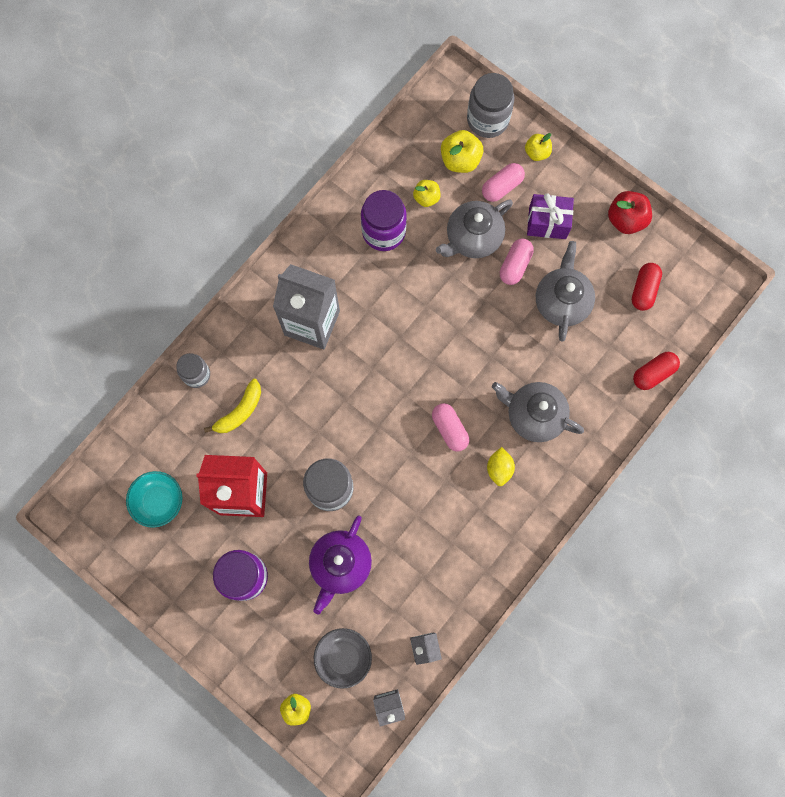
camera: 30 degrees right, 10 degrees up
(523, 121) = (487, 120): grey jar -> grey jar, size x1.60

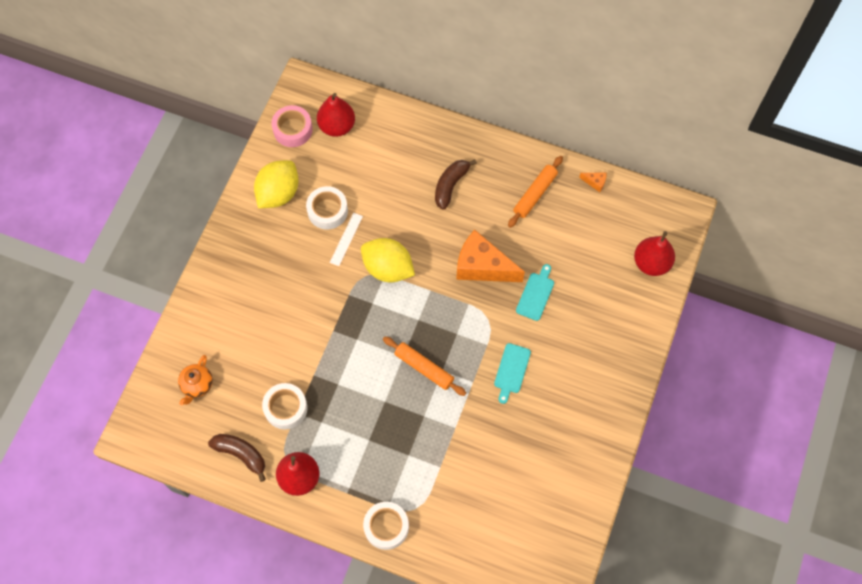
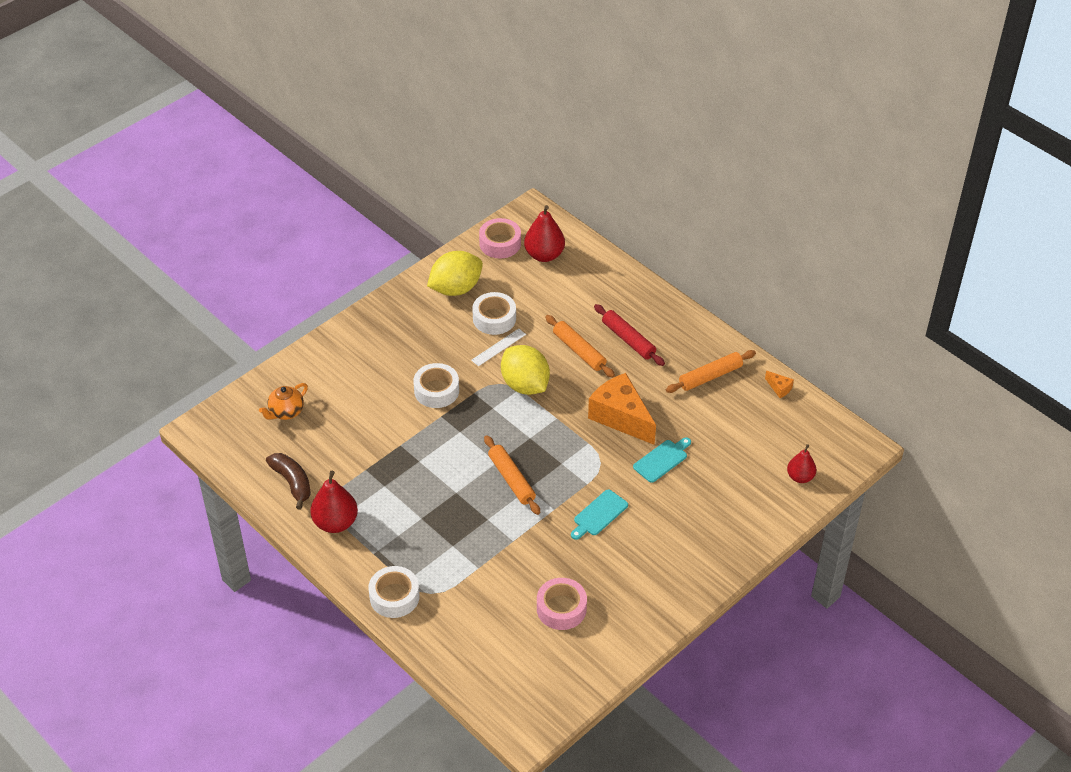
camera: 25 degrees right, 20 degrees down
(285, 408) = (357, 461): white tape -> white tape (436, 391)
(415, 214) = (579, 351): none -> orange rolling pin
(450, 185) = (628, 340): brown banana -> red rolling pin
(526, 475) = (561, 608): none -> pink tape
(651, 263) = (800, 477): red pear -> red pear, size x0.63

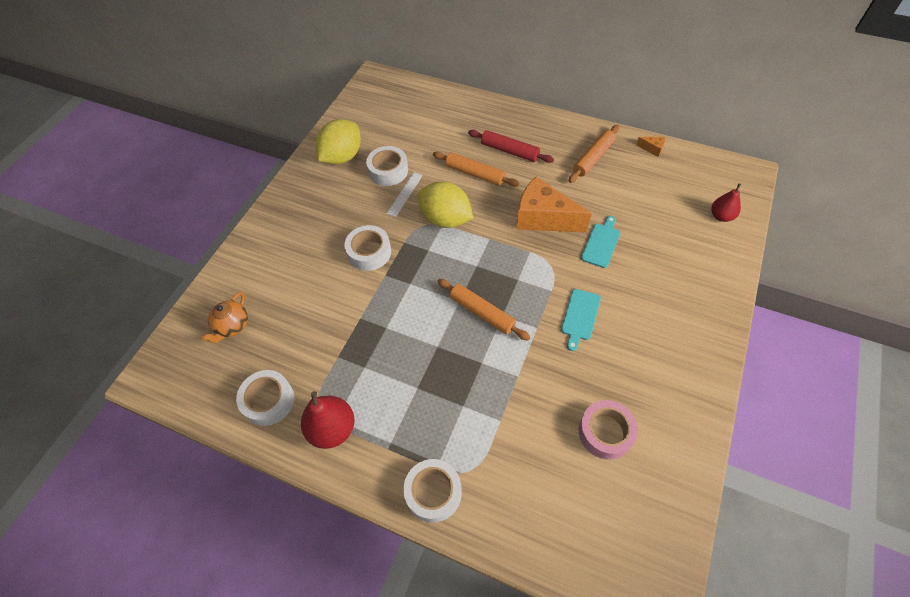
camera: 20 degrees left, 10 degrees up
(292, 483) = (268, 401): brown banana -> white tape
(500, 243) = (361, 109): pink tape -> none
(544, 255) = (402, 107): red pear -> none

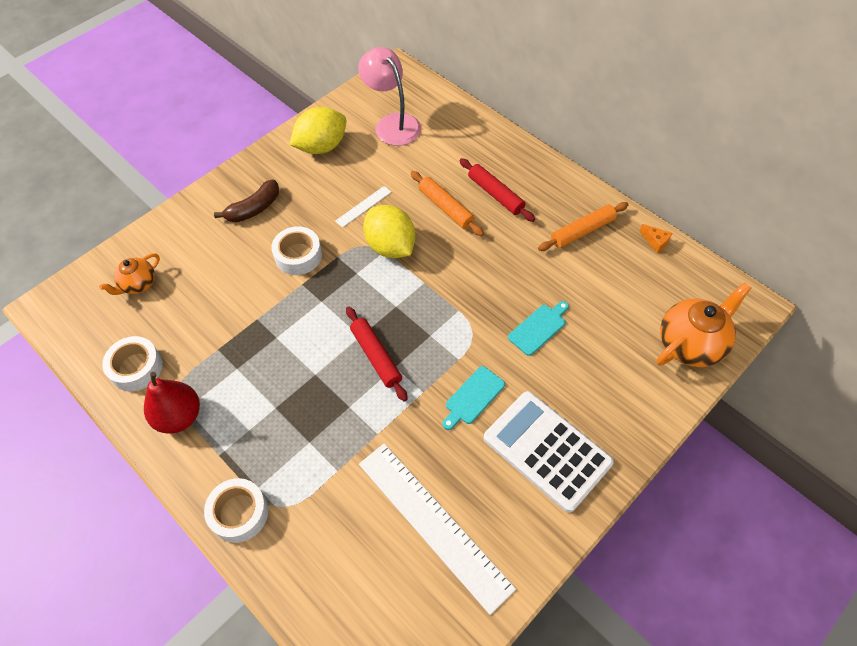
camera: 20 degrees right, 0 degrees up
(308, 226) = (254, 209): none -> brown banana
(388, 171) = (359, 176): white tape -> none
(393, 120) = (392, 123): none -> pink lamp
(482, 313) = (376, 356): orange rolling pin -> red rolling pin
(543, 218) = (492, 279): orange cheese -> none
(605, 432) = (434, 524): pink tape -> white ruler
(661, 337) = (546, 450): none -> white calculator
(721, 216) = (690, 344): red pear -> orange teapot

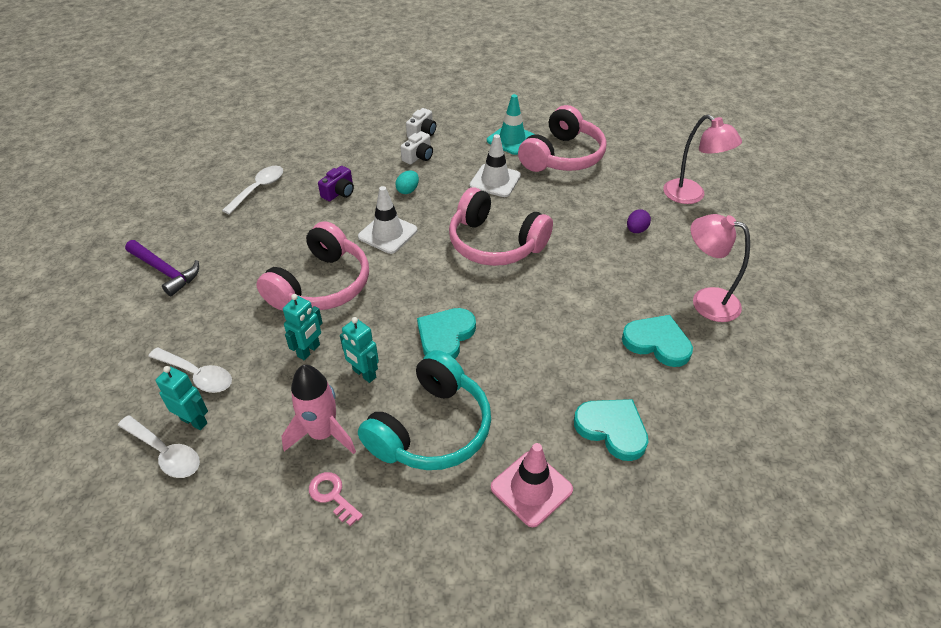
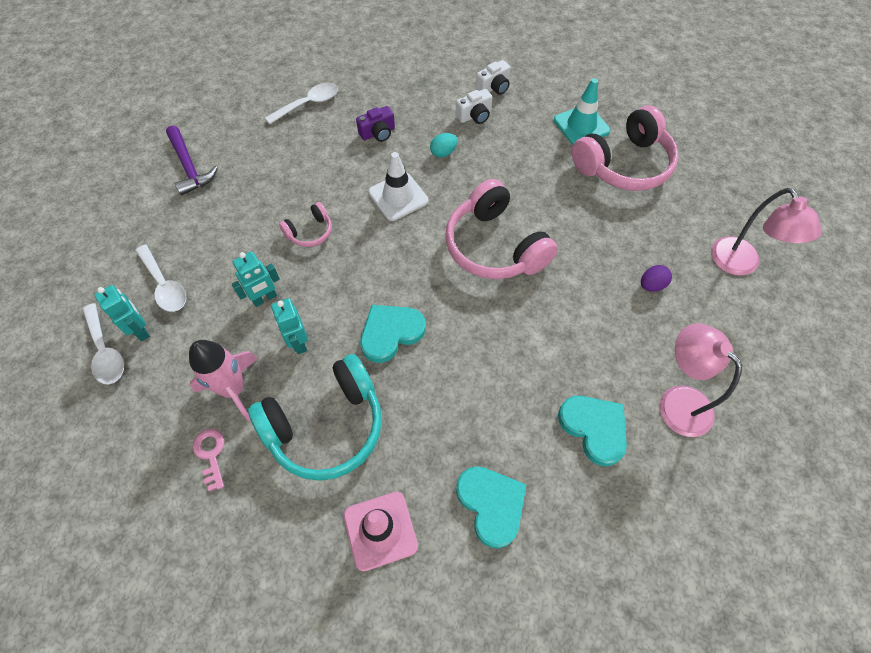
camera: 25 degrees right, 15 degrees up
(321, 285) = (310, 232): pink headphones -> pink headphones, size x0.48
(495, 181) = (535, 171): white traffic cone -> none

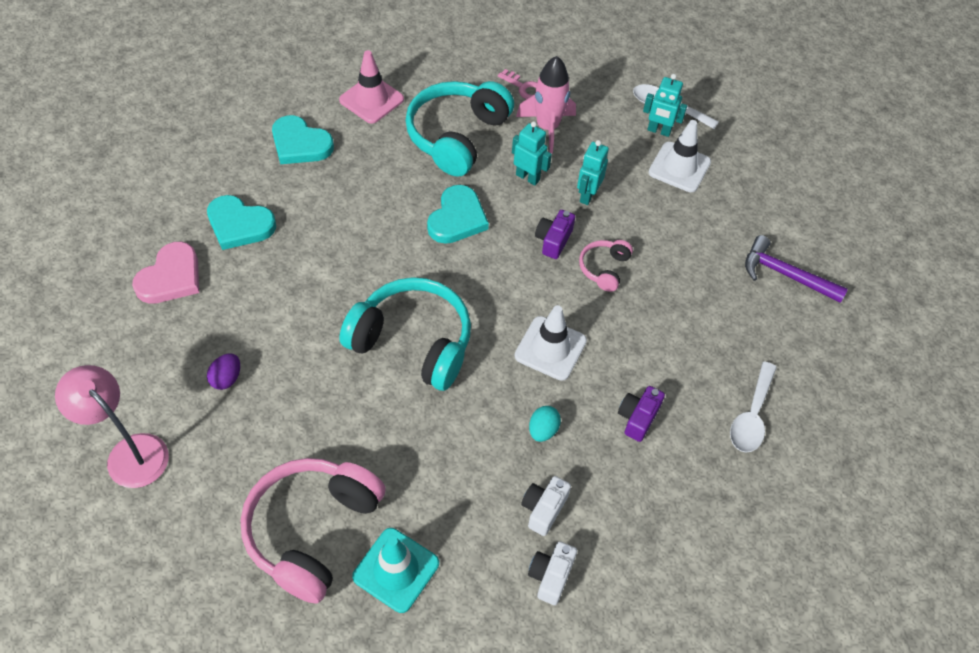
camera: 145 degrees right, 5 degrees down
(164, 285) = (679, 167): white spoon -> white traffic cone
(328, 273) = (553, 240): none -> purple camera
(494, 246) = (412, 342): pink headphones -> turquoise headphones
(677, 401) = (171, 277): pink lamp -> pink heart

____

What is required:
For this exercise, retype exactly, and only, the lines from the line with "(651, 263) = (800, 477): red" through the last line of the material above, both included. Pictures stay out.

Response to the exercise:
(651, 263) = (800, 477): red pear -> red pear, size x0.63

camera: 20 degrees left, 10 degrees up
(292, 483) = (268, 401): brown banana -> white tape
(500, 243) = (361, 109): pink tape -> none
(544, 255) = (402, 107): red pear -> none

camera: 20 degrees right, 0 degrees up
(308, 226) = (254, 209): none -> brown banana
(388, 171) = (359, 176): white tape -> none
(393, 120) = (392, 123): none -> pink lamp
(482, 313) = (376, 356): orange rolling pin -> red rolling pin
(543, 218) = (492, 279): orange cheese -> none
(605, 432) = (434, 524): pink tape -> white ruler
(661, 337) = (546, 450): none -> white calculator
(721, 216) = (690, 344): red pear -> orange teapot

camera: 25 degrees right, 15 degrees up
(321, 285) = (310, 232): pink headphones -> pink headphones, size x0.48
(495, 181) = (535, 171): white traffic cone -> none

camera: 145 degrees right, 5 degrees down
(164, 285) = (679, 167): white spoon -> white traffic cone
(328, 273) = (553, 240): none -> purple camera
(494, 246) = (412, 342): pink headphones -> turquoise headphones
(677, 401) = (171, 277): pink lamp -> pink heart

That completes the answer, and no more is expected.